____ SOURCE RECORDS

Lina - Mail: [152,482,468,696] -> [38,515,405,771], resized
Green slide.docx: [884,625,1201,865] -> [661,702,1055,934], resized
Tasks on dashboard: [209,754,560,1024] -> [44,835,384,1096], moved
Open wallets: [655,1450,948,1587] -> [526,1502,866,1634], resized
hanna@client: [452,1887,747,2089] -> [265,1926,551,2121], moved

________
____ SOURCE RECORDS

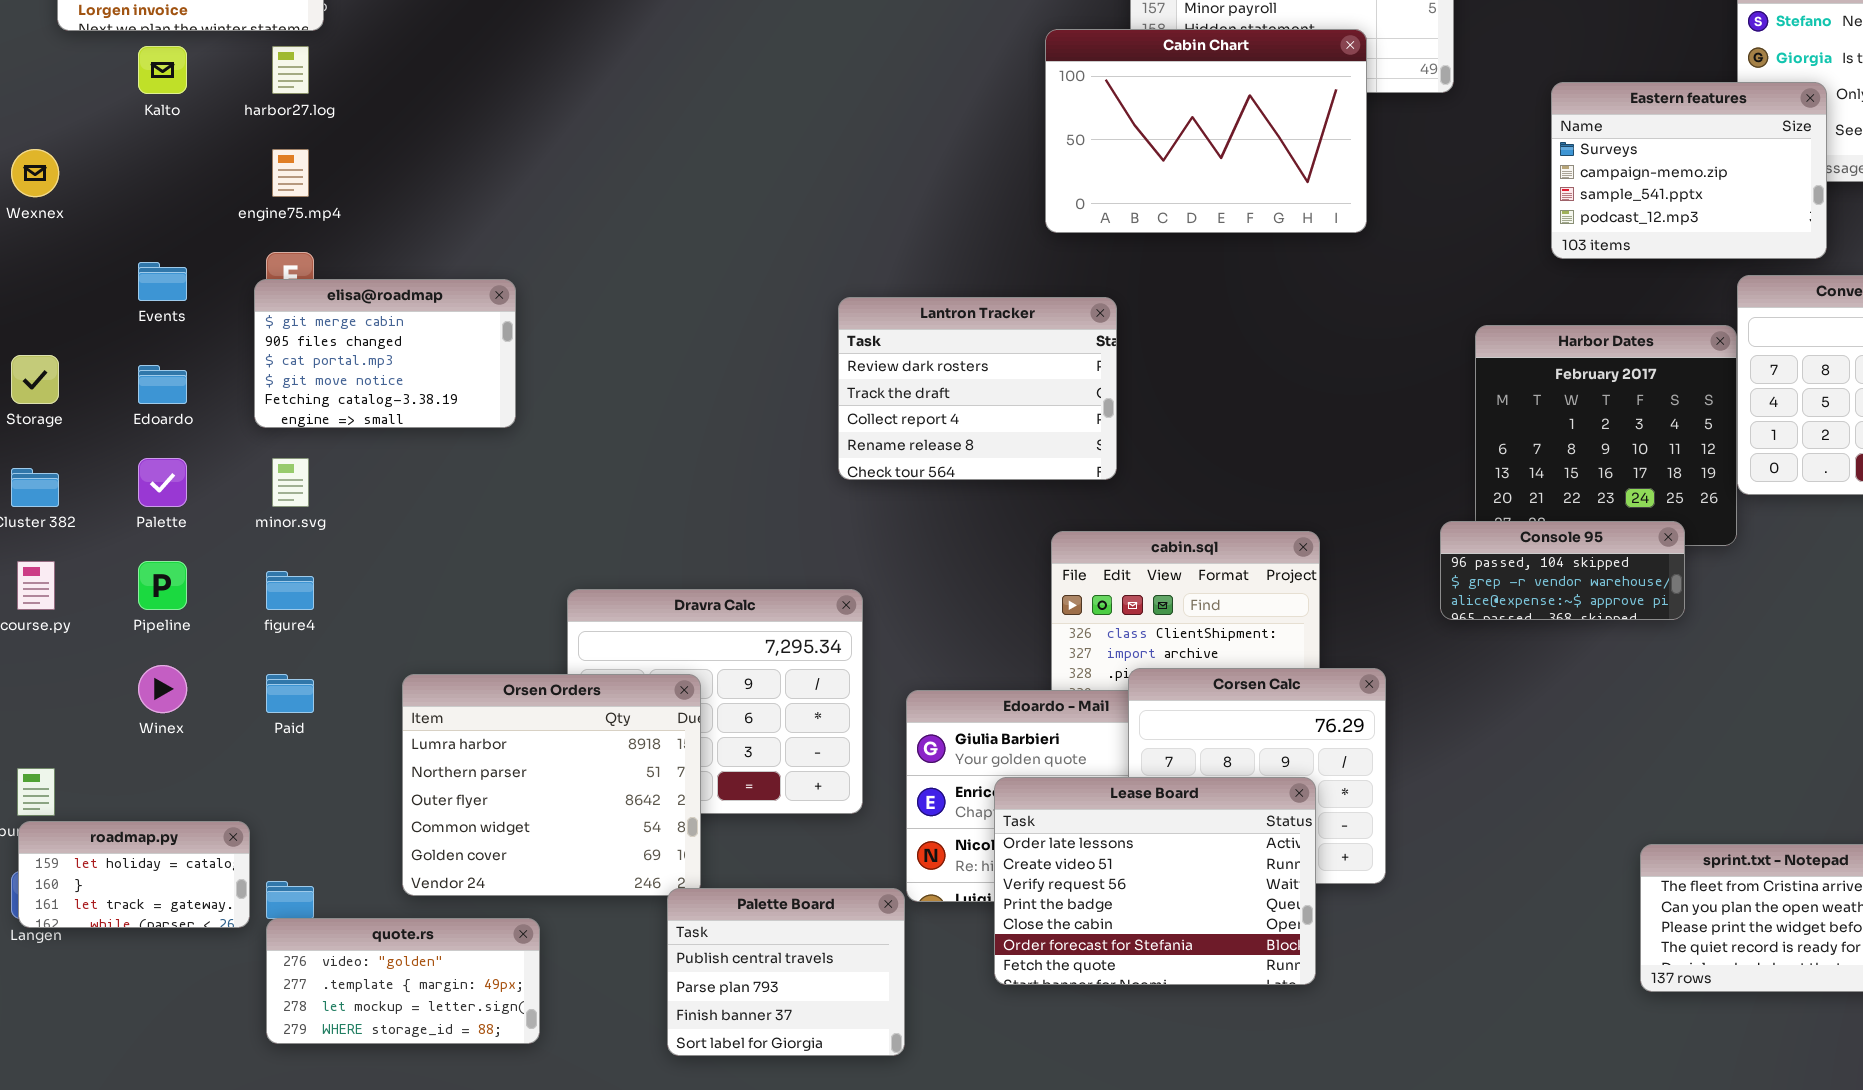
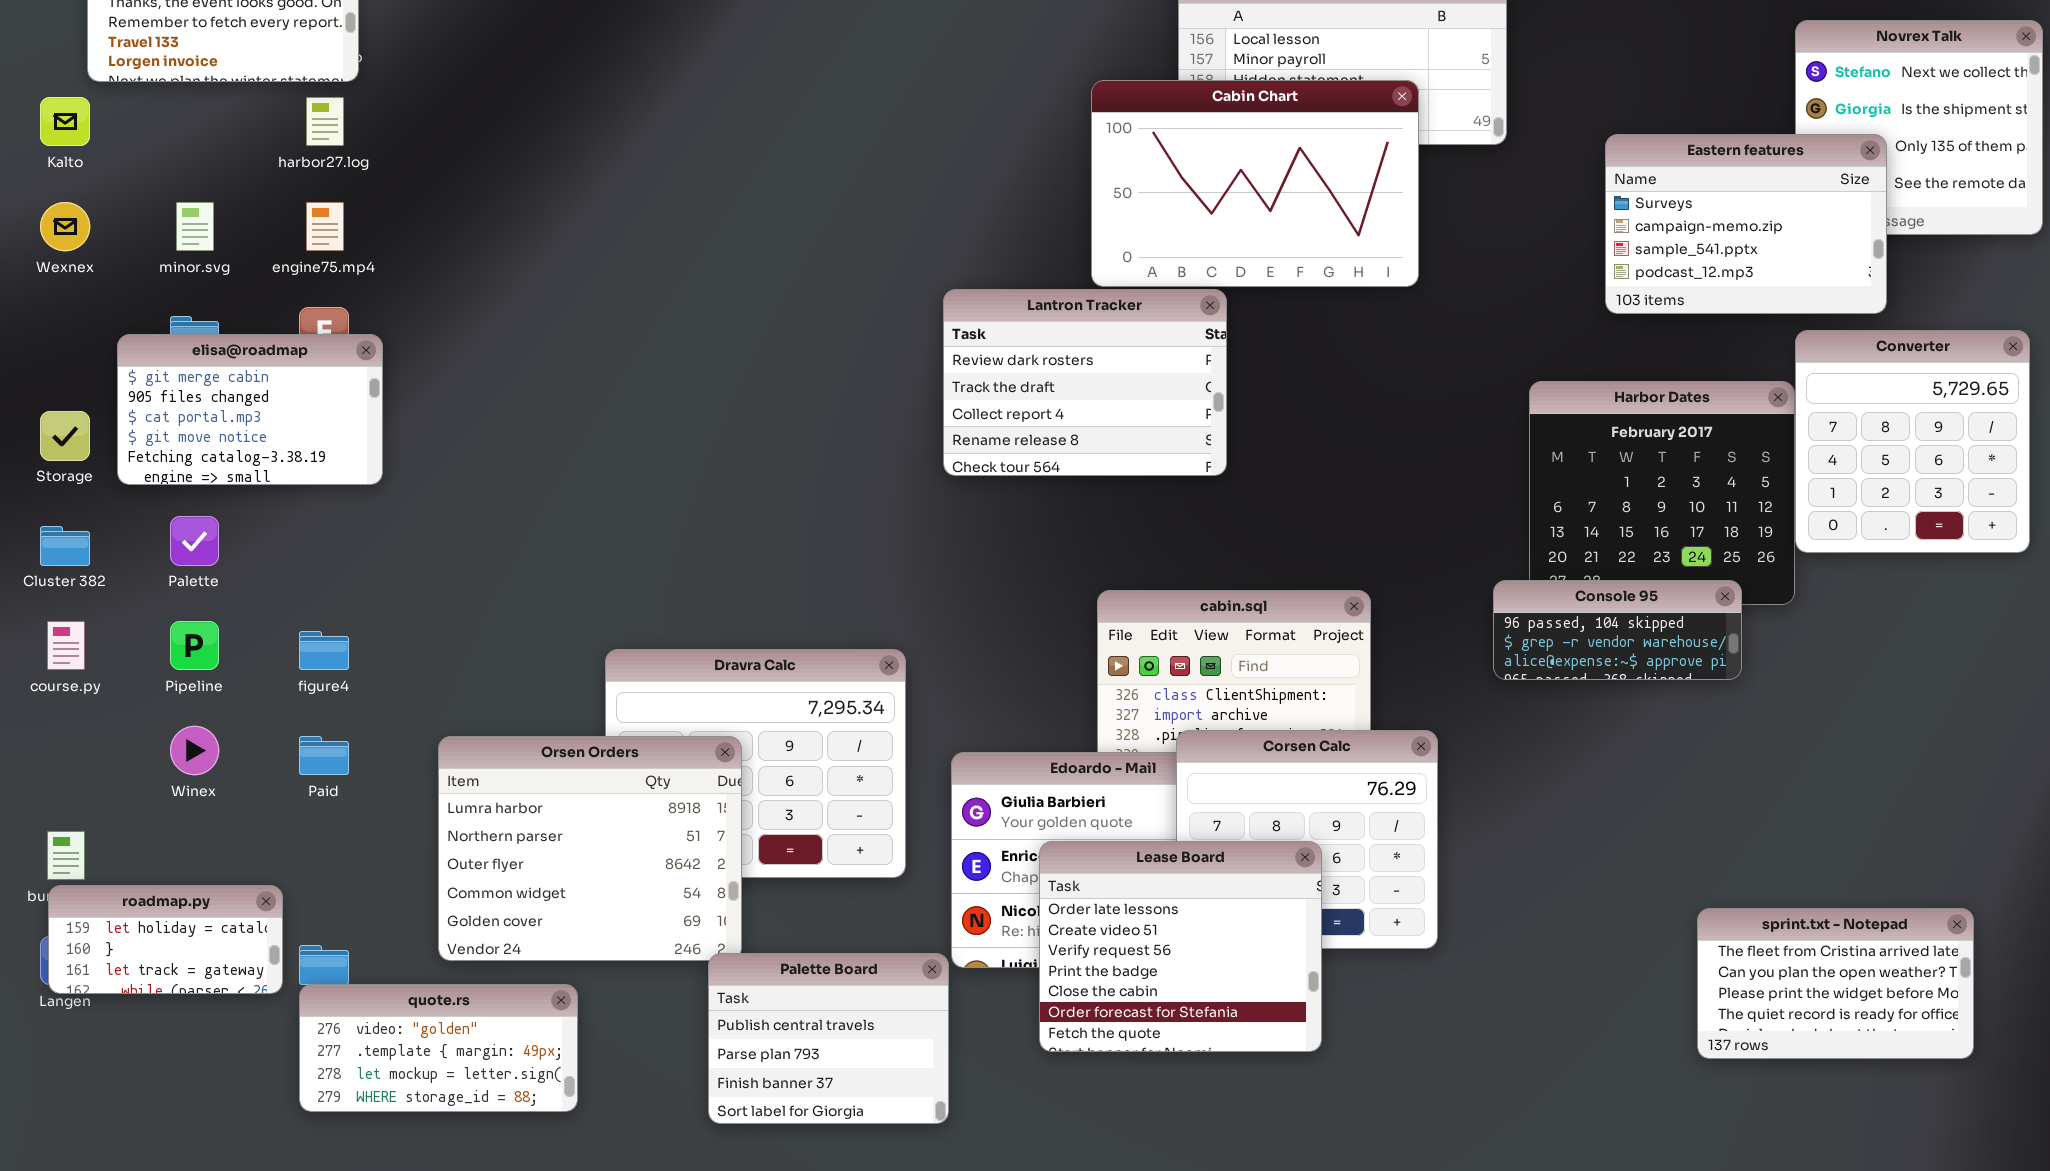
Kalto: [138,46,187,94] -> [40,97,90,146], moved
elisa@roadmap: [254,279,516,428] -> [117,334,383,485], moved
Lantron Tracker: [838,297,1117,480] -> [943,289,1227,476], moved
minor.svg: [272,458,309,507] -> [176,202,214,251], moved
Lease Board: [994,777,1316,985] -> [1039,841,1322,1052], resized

________

Which lines above run from the one containing "Green slide.docx: [884,625,1201,865]" down to the one containing "hanna@client: [452,1887,747,2089] ->"? Repeat exactly those, both ends included, and nothing else.

### RESULT FOR THIS TASK
Green slide.docx: [884,625,1201,865] -> [661,702,1055,934], resized
Tasks on dashboard: [209,754,560,1024] -> [44,835,384,1096], moved
Open wallets: [655,1450,948,1587] -> [526,1502,866,1634], resized
hanna@client: [452,1887,747,2089] -> [265,1926,551,2121], moved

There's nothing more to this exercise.